(Data excerpts)
_ _ _ _ _ _ _

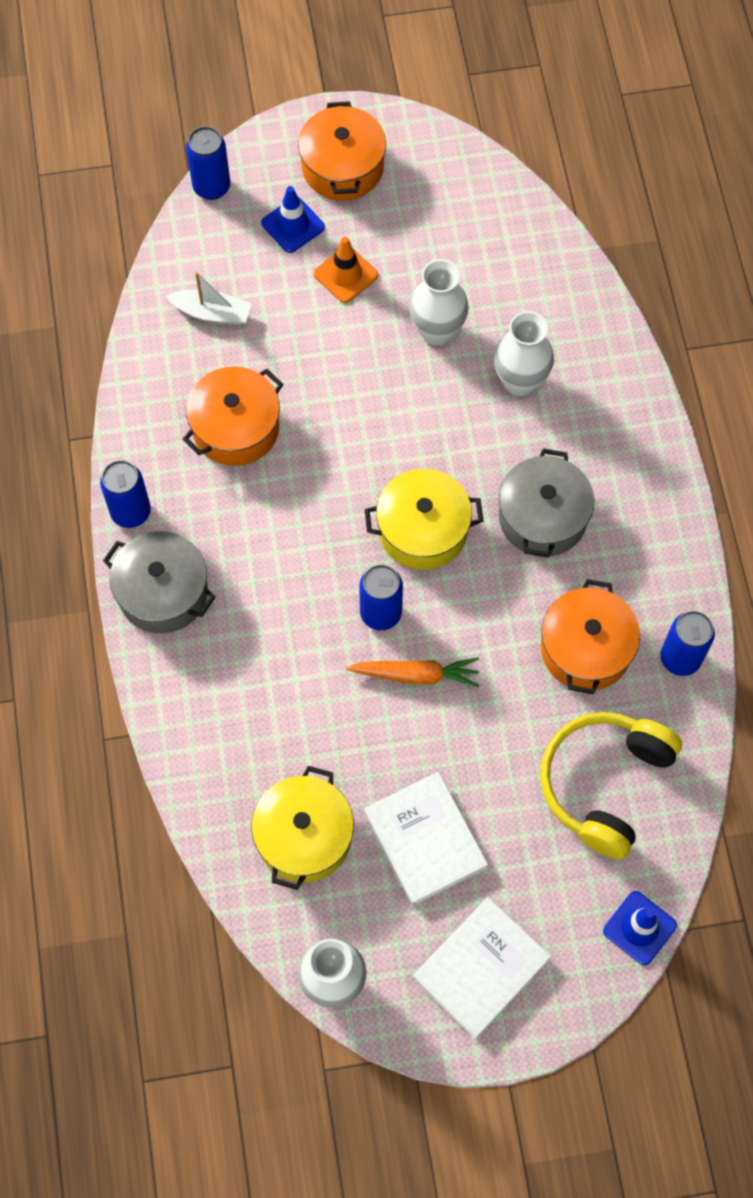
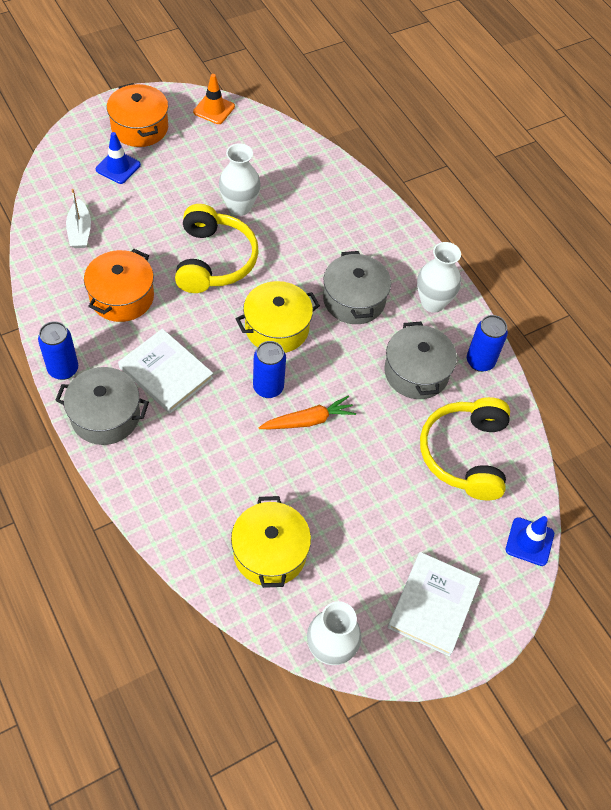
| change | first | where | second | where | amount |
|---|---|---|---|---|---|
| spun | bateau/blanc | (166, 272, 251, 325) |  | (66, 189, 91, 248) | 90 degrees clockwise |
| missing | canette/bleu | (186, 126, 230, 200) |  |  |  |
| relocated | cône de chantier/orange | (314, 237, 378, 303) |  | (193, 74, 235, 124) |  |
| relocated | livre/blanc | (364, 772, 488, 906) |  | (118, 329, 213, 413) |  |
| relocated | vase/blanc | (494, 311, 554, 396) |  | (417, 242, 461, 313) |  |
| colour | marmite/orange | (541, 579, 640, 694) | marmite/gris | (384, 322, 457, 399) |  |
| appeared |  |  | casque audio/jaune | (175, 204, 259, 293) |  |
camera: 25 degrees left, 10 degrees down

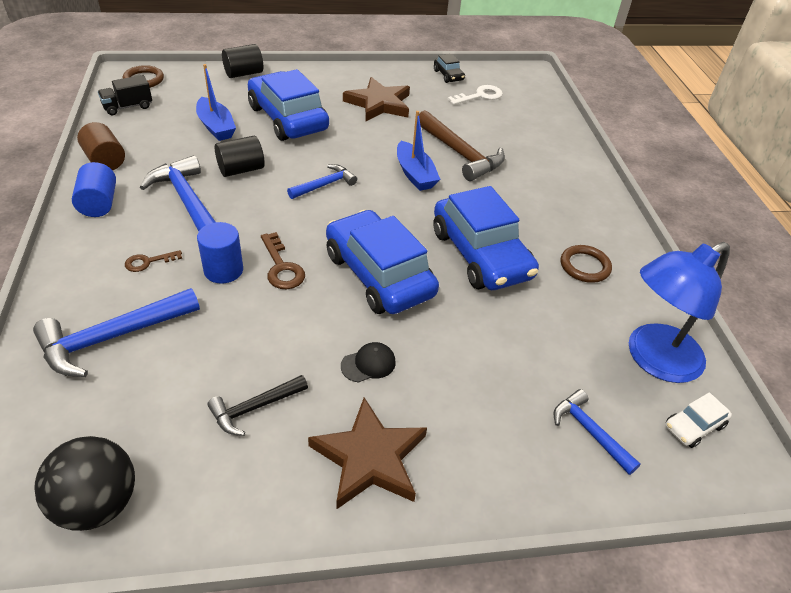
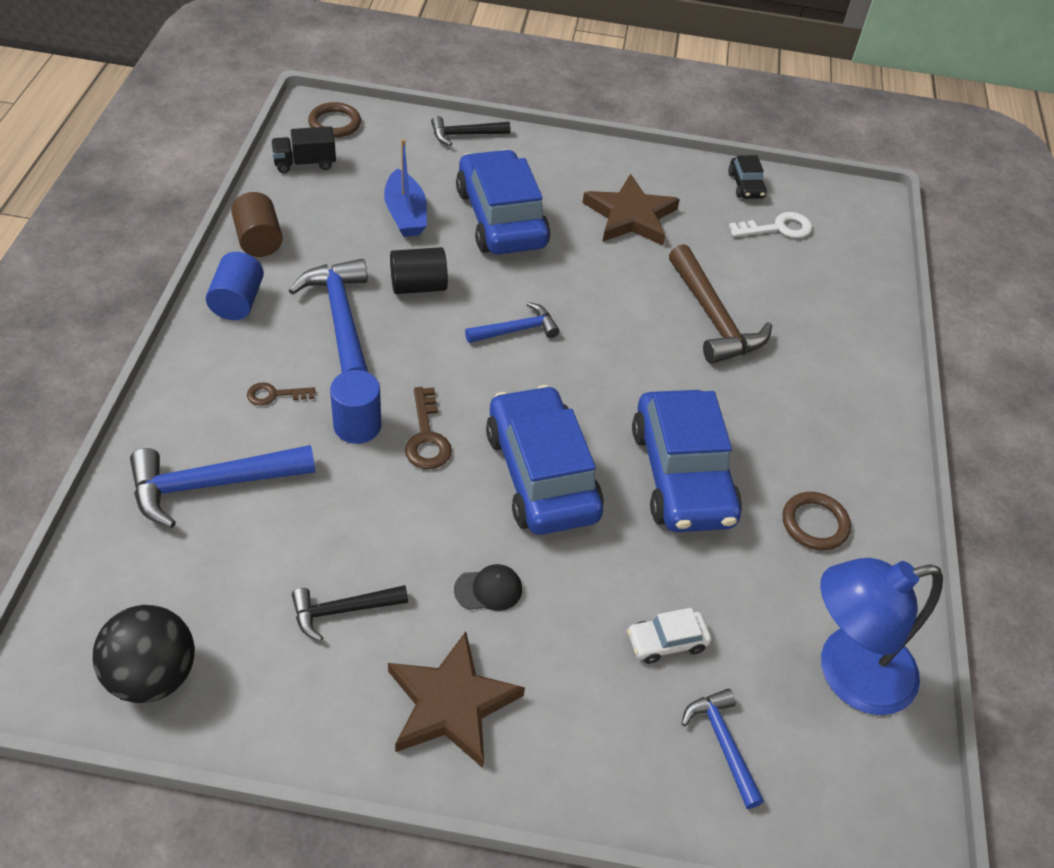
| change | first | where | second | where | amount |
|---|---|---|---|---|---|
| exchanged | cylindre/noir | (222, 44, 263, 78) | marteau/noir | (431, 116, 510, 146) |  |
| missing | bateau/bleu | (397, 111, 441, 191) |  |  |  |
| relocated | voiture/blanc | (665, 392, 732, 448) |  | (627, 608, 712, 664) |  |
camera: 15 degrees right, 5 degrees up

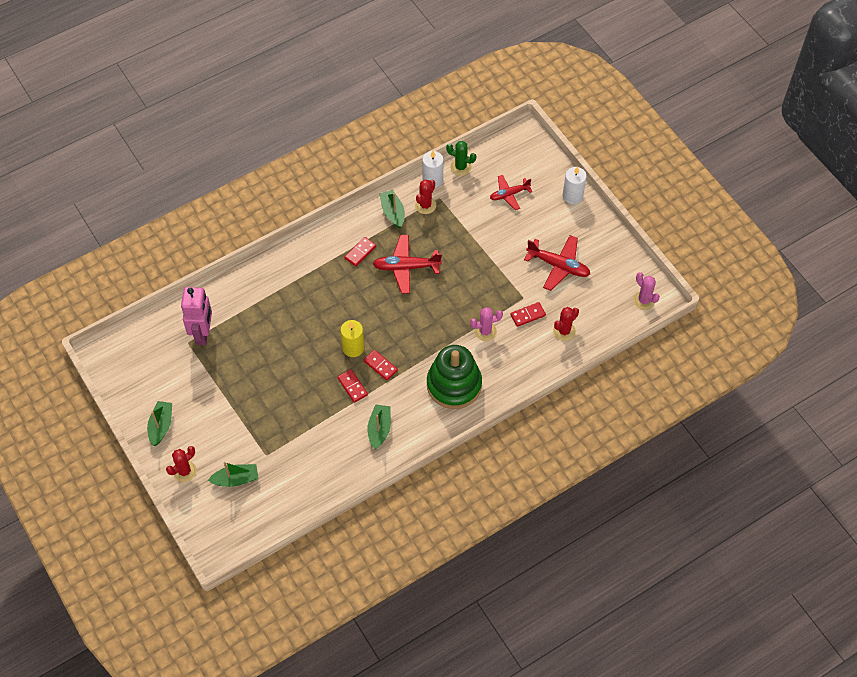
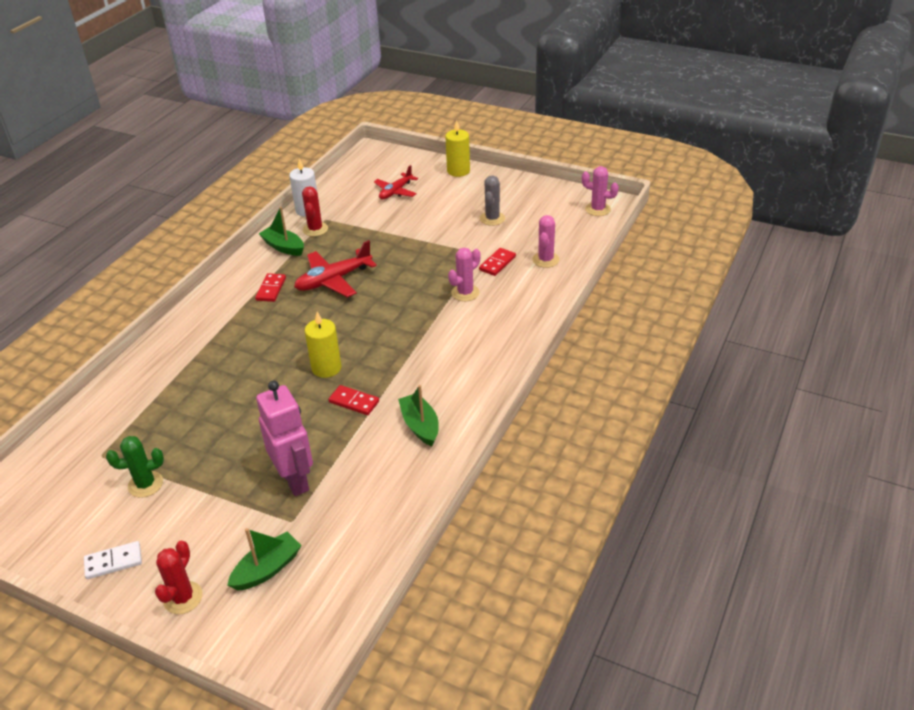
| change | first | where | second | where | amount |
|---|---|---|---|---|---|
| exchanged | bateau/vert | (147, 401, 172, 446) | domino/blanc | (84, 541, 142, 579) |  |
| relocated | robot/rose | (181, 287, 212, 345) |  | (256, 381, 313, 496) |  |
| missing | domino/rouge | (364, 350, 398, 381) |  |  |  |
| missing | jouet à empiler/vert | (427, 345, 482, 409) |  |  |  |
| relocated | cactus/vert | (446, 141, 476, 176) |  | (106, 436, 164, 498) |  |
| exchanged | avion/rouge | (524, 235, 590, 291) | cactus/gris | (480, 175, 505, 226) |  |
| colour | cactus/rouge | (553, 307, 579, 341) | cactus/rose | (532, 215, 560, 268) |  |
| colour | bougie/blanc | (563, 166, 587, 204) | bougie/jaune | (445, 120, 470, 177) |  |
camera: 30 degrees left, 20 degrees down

_ _ _ _ _ _ _

Problem to work on:
A complete answer gives every line of the data that includes "orange".

Exercise result:
| relocated | cône de chantier/orange | (314, 237, 378, 303) |  | (193, 74, 235, 124) |  |
| colour | marmite/orange | (541, 579, 640, 694) | marmite/gris | (384, 322, 457, 399) |  |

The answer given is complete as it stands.